→ Input records
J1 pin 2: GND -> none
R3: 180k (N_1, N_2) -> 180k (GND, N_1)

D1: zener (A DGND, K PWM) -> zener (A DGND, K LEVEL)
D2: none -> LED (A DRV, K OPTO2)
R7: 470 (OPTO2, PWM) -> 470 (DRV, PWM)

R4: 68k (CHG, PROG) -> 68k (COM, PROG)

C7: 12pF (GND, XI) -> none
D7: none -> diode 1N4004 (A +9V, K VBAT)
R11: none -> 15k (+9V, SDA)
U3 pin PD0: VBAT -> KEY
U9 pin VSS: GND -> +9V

→ Activity
Go through the listing above and work out how many lines contain the string "none". Reply with the number alone.

→ Your solution
5